Word for word, repeat every entry that appears below.

RAW DATA –
◇ ◇ ◇ ◇ ◇ ◇ ◇

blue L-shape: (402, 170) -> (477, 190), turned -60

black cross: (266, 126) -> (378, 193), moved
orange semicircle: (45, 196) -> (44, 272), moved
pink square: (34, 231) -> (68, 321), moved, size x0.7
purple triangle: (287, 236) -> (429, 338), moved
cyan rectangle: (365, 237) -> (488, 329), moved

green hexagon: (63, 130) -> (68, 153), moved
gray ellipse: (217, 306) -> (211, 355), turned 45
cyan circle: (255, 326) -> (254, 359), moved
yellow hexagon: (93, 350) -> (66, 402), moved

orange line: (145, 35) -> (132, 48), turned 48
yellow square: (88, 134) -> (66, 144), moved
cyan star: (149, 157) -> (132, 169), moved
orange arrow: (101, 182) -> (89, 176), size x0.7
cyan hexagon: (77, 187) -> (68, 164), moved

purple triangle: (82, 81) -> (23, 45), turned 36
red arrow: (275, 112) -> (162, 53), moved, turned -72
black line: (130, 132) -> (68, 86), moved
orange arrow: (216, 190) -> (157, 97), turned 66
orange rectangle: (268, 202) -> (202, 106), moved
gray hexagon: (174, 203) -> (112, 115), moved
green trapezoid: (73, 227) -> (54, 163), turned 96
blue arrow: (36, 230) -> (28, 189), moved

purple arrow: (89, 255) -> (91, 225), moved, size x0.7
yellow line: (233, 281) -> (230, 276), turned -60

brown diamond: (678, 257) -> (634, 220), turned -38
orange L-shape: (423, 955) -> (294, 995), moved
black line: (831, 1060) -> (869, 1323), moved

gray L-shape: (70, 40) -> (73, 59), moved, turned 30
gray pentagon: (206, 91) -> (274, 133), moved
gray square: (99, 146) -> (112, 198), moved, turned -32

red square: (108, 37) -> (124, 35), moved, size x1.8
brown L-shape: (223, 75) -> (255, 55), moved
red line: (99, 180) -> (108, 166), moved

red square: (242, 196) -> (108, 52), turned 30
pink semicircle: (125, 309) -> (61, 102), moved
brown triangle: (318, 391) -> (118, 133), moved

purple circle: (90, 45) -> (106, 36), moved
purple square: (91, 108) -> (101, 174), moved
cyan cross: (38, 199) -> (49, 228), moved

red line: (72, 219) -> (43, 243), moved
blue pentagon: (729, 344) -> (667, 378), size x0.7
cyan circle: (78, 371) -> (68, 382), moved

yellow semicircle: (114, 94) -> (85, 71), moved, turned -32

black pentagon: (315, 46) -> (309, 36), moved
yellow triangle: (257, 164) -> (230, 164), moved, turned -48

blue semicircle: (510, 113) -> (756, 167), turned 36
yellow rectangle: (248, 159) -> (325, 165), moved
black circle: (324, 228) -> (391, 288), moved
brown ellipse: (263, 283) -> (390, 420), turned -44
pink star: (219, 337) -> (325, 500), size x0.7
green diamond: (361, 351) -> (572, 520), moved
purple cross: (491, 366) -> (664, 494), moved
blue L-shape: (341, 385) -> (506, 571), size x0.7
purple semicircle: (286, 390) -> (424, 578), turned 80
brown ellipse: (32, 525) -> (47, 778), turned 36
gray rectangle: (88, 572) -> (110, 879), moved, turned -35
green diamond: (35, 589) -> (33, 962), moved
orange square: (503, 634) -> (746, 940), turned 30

◇ ◇ ◇ ◇ ◇ ◇ ◇

SOLUTION FOR THIS TASK –
blue L-shape: (402, 170) -> (477, 190), turned -60

black cross: (266, 126) -> (378, 193), moved
orange semicircle: (45, 196) -> (44, 272), moved
pink square: (34, 231) -> (68, 321), moved, size x0.7
purple triangle: (287, 236) -> (429, 338), moved
cyan rectangle: (365, 237) -> (488, 329), moved

green hexagon: (63, 130) -> (68, 153), moved
gray ellipse: (217, 306) -> (211, 355), turned 45
cyan circle: (255, 326) -> (254, 359), moved
yellow hexagon: (93, 350) -> (66, 402), moved

orange line: (145, 35) -> (132, 48), turned 48
yellow square: (88, 134) -> (66, 144), moved
cyan star: (149, 157) -> (132, 169), moved
orange arrow: (101, 182) -> (89, 176), size x0.7
cyan hexagon: (77, 187) -> (68, 164), moved

purple triangle: (82, 81) -> (23, 45), turned 36
red arrow: (275, 112) -> (162, 53), moved, turned -72
black line: (130, 132) -> (68, 86), moved
orange arrow: (216, 190) -> (157, 97), turned 66
orange rectangle: (268, 202) -> (202, 106), moved
gray hexagon: (174, 203) -> (112, 115), moved
green trapezoid: (73, 227) -> (54, 163), turned 96
blue arrow: (36, 230) -> (28, 189), moved

purple arrow: (89, 255) -> (91, 225), moved, size x0.7
yellow line: (233, 281) -> (230, 276), turned -60

brown diamond: (678, 257) -> (634, 220), turned -38
orange L-shape: (423, 955) -> (294, 995), moved
black line: (831, 1060) -> (869, 1323), moved

gray L-shape: (70, 40) -> (73, 59), moved, turned 30
gray pentagon: (206, 91) -> (274, 133), moved
gray square: (99, 146) -> (112, 198), moved, turned -32

red square: (108, 37) -> (124, 35), moved, size x1.8
brown L-shape: (223, 75) -> (255, 55), moved
red line: (99, 180) -> (108, 166), moved

red square: (242, 196) -> (108, 52), turned 30
pink semicircle: (125, 309) -> (61, 102), moved
brown triangle: (318, 391) -> (118, 133), moved

purple circle: (90, 45) -> (106, 36), moved
purple square: (91, 108) -> (101, 174), moved
cyan cross: (38, 199) -> (49, 228), moved

red line: (72, 219) -> (43, 243), moved
blue pentagon: (729, 344) -> (667, 378), size x0.7
cyan circle: (78, 371) -> (68, 382), moved

yellow semicircle: (114, 94) -> (85, 71), moved, turned -32

black pentagon: (315, 46) -> (309, 36), moved
yellow triangle: (257, 164) -> (230, 164), moved, turned -48

blue semicircle: (510, 113) -> (756, 167), turned 36
yellow rectangle: (248, 159) -> (325, 165), moved
black circle: (324, 228) -> (391, 288), moved
brown ellipse: (263, 283) -> (390, 420), turned -44
pink star: (219, 337) -> (325, 500), size x0.7
green diamond: (361, 351) -> (572, 520), moved
purple cross: (491, 366) -> (664, 494), moved
blue L-shape: (341, 385) -> (506, 571), size x0.7
purple semicircle: (286, 390) -> (424, 578), turned 80
brown ellipse: (32, 525) -> (47, 778), turned 36
gray rectangle: (88, 572) -> (110, 879), moved, turned -35
green diamond: (35, 589) -> (33, 962), moved
orange square: (503, 634) -> (746, 940), turned 30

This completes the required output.